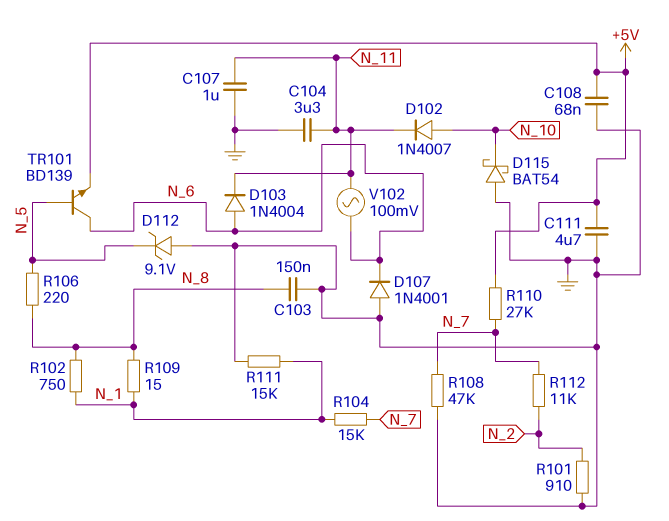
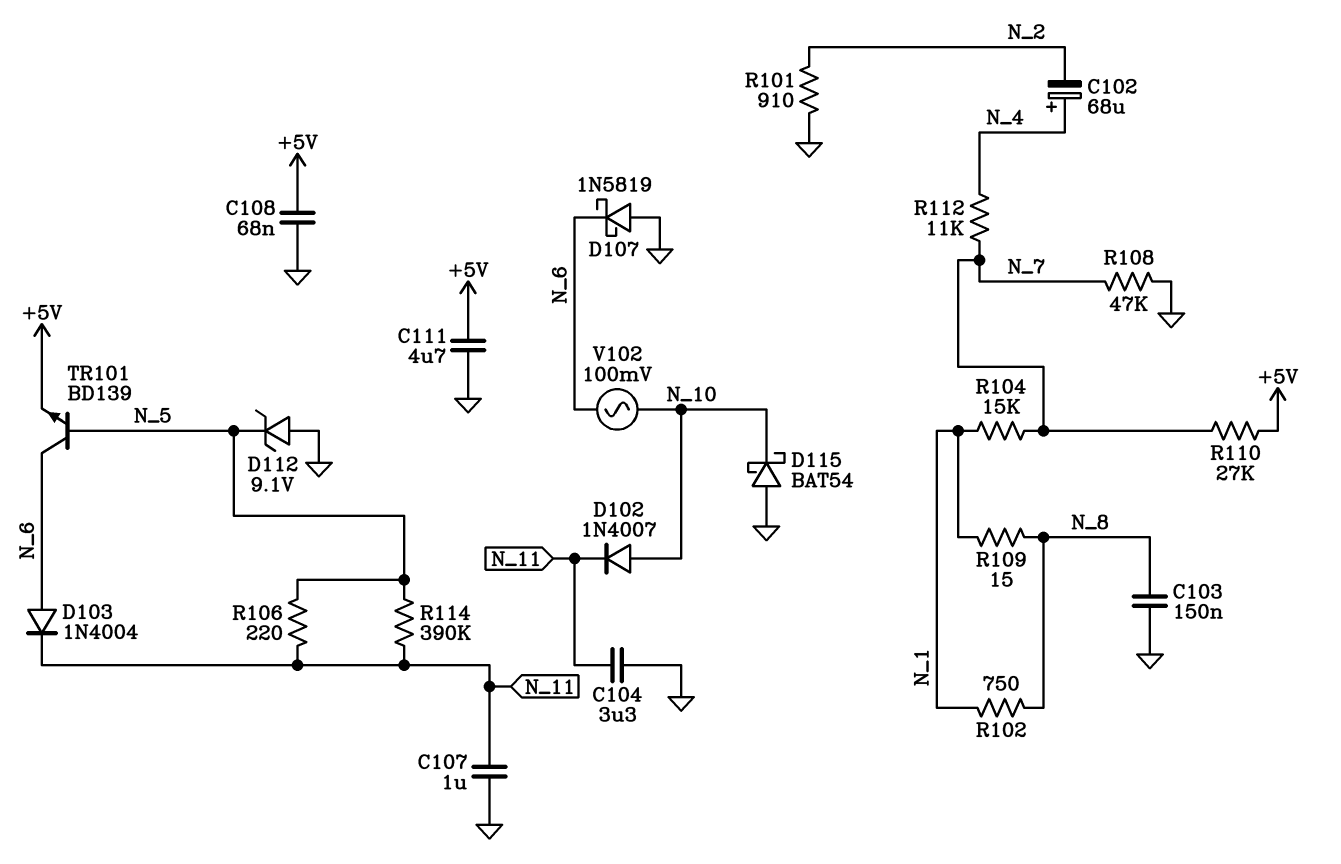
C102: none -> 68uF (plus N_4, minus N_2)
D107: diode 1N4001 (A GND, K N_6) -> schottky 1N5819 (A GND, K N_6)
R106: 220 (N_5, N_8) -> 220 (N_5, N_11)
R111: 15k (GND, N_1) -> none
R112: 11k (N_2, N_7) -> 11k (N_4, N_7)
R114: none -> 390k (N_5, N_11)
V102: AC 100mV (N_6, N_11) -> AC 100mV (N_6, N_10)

======

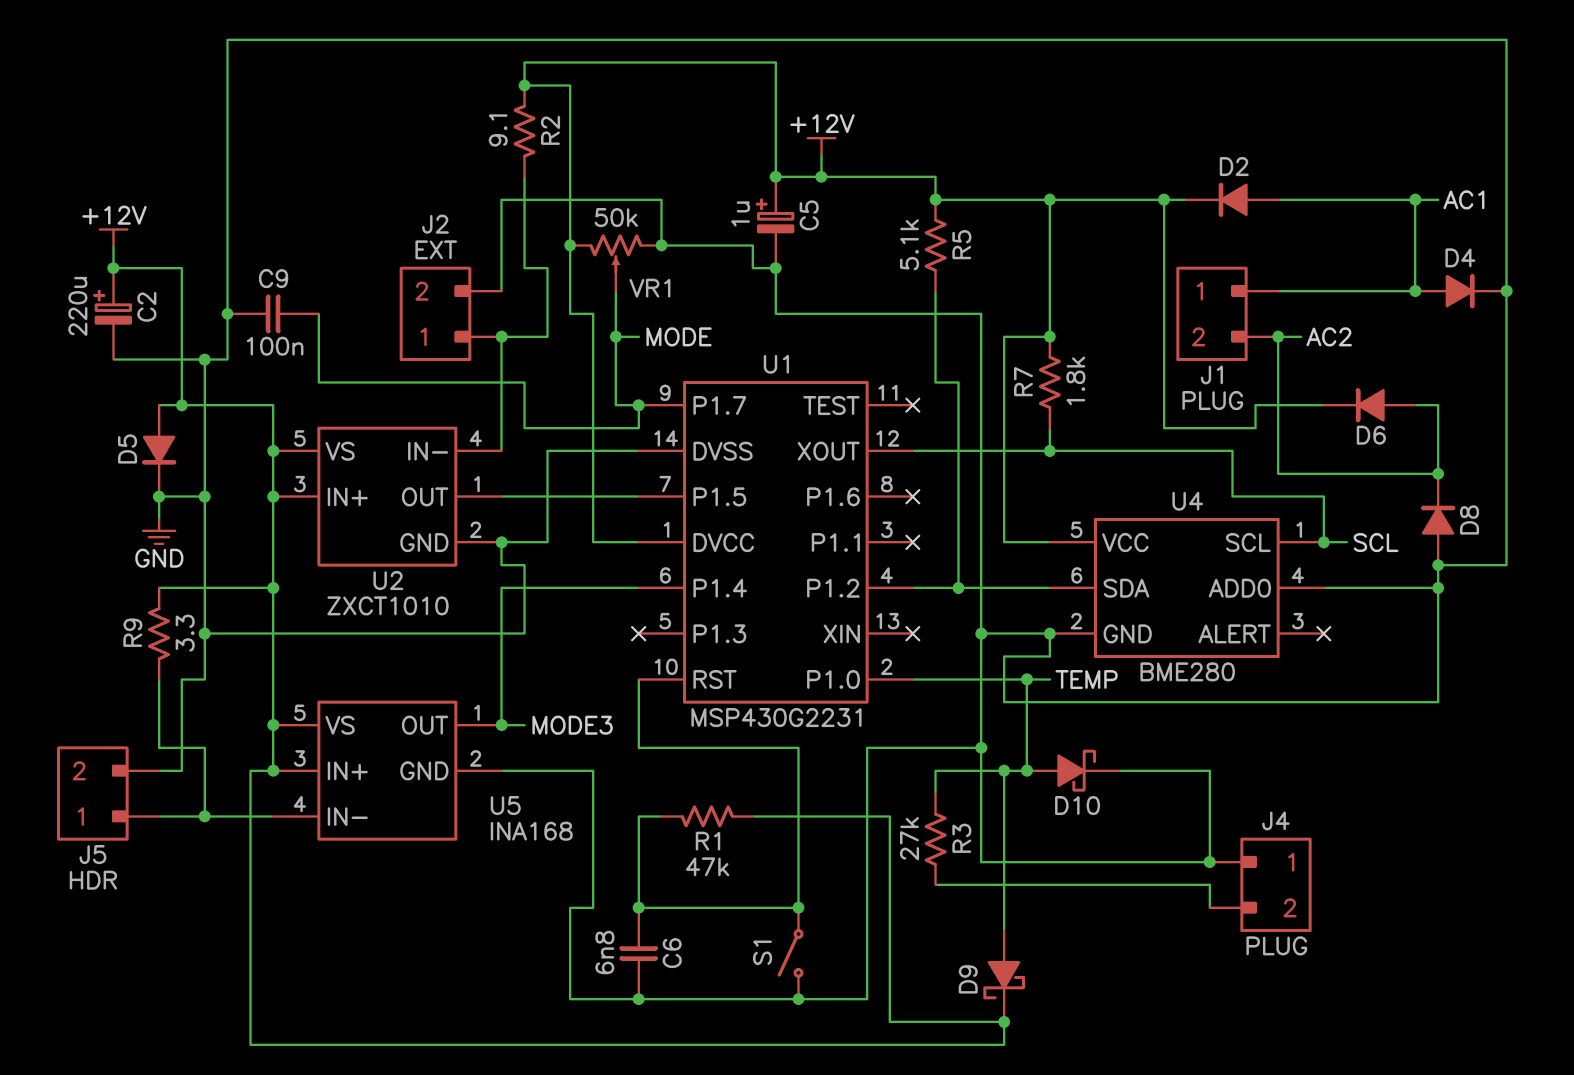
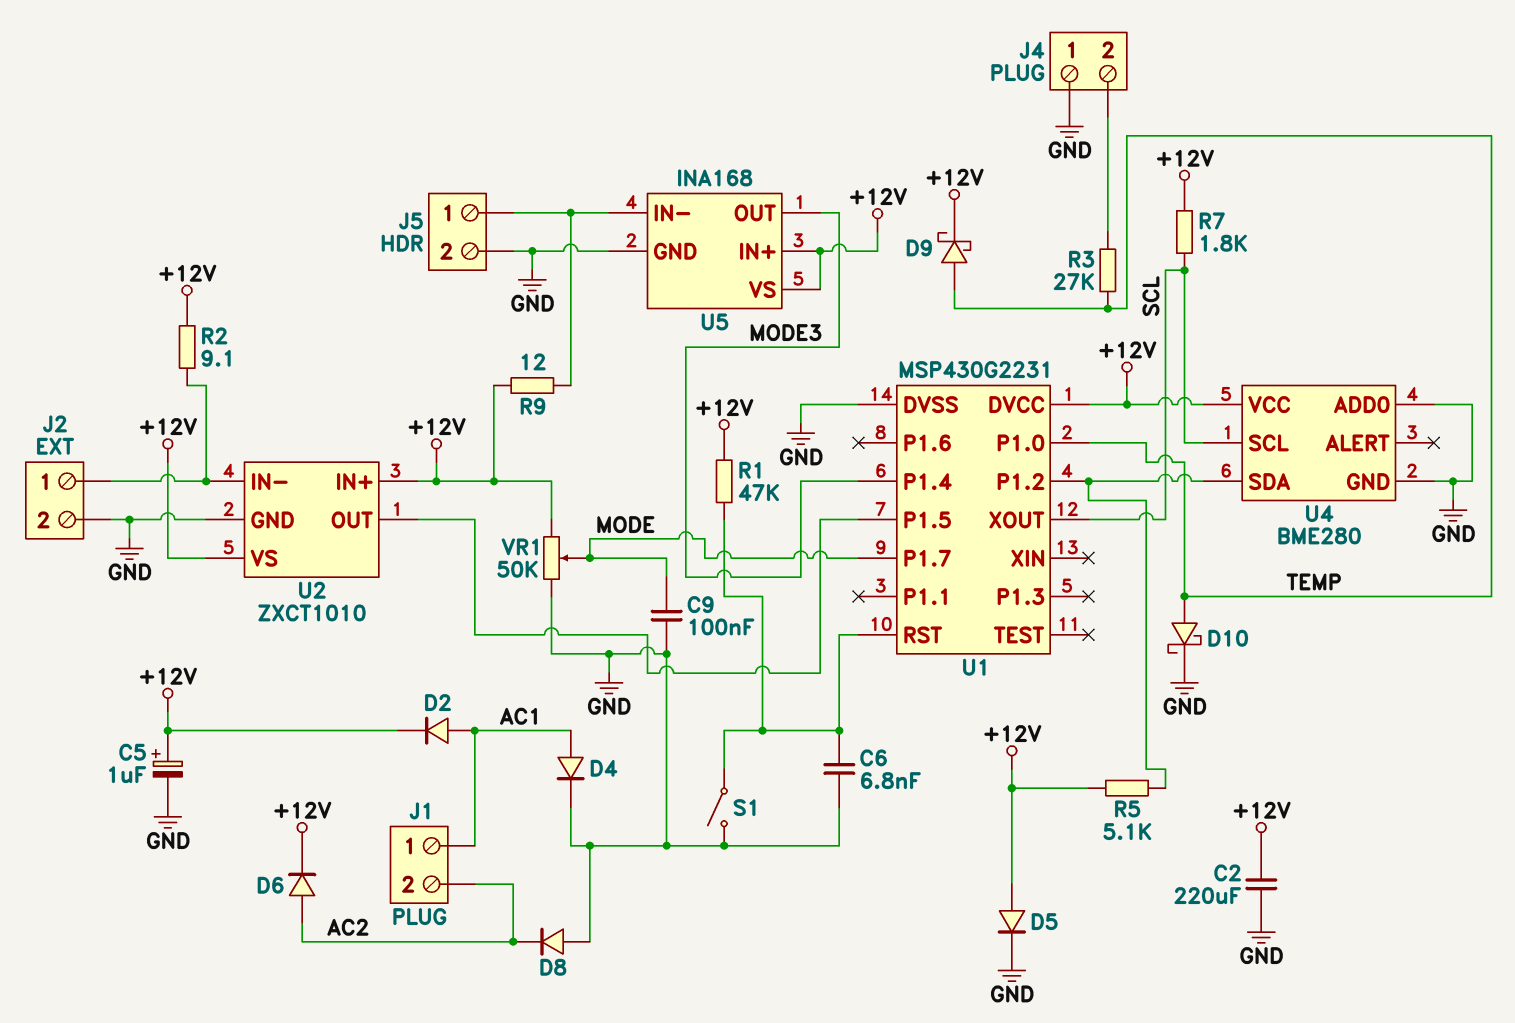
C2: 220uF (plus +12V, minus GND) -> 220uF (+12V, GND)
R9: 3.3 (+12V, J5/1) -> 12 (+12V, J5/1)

======

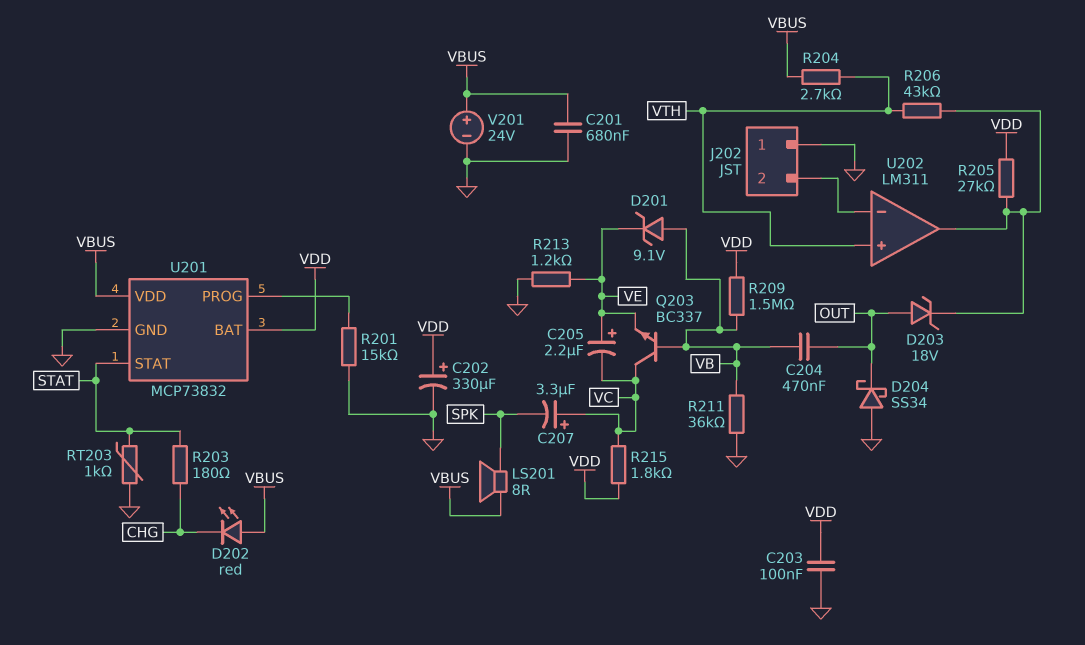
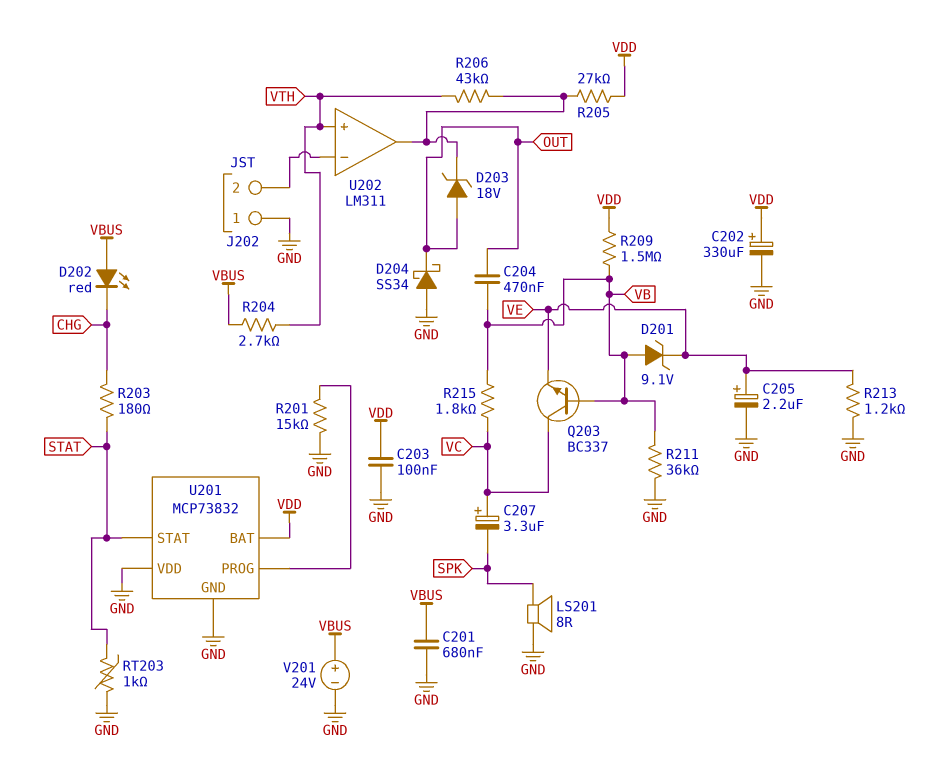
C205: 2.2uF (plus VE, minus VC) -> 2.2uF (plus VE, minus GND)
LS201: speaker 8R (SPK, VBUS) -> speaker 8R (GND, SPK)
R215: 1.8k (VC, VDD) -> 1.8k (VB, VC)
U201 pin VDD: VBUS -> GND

======

ACTION ITEM
From the line containing "LS201: speaker 8R" down to the line containing "U201 pin VDD: VBUS -> GND" in the material above, reproduce every line exactly, including the two end lines.

TASK SOLUTION
LS201: speaker 8R (SPK, VBUS) -> speaker 8R (GND, SPK)
R215: 1.8k (VC, VDD) -> 1.8k (VB, VC)
U201 pin VDD: VBUS -> GND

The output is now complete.